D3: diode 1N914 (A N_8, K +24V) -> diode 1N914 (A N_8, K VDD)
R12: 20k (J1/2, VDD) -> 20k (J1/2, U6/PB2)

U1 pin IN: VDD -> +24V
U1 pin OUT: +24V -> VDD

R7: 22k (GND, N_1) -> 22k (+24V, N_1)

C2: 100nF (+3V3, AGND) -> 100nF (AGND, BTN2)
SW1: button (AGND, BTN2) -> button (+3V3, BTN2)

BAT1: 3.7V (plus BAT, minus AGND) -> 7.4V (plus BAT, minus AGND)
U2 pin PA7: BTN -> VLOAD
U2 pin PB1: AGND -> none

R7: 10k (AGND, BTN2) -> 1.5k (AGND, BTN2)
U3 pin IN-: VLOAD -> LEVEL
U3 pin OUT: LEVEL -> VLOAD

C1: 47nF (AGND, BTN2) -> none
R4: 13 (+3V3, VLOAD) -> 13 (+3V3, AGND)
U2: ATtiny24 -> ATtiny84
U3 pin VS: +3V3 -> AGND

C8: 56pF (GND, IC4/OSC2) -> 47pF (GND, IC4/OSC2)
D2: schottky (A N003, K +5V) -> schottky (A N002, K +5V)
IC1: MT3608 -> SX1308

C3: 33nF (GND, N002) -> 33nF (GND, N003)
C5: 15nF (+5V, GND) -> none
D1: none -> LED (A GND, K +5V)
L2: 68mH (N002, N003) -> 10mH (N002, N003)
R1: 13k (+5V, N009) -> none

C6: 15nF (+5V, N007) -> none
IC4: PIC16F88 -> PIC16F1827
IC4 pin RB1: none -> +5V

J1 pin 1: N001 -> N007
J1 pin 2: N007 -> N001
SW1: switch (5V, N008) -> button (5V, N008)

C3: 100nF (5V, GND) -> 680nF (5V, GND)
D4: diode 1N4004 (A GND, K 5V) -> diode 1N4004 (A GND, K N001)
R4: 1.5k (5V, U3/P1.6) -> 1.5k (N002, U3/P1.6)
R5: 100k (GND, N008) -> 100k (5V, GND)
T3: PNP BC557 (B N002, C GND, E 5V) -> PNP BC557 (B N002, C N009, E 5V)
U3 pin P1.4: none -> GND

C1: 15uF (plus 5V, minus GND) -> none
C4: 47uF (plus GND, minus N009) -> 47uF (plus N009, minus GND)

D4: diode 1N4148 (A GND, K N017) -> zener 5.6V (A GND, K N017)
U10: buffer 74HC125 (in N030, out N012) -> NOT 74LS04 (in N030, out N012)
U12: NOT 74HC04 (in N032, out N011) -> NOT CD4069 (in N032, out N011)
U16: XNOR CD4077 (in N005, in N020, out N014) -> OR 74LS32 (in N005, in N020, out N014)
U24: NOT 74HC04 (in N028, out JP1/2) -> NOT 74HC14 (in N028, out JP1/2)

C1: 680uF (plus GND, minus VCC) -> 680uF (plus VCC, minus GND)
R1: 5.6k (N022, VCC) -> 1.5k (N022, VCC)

## Work to be completed
Count, in the records above, the lines that contain the word "button"; the answer is that number alone.

## Problem solution
2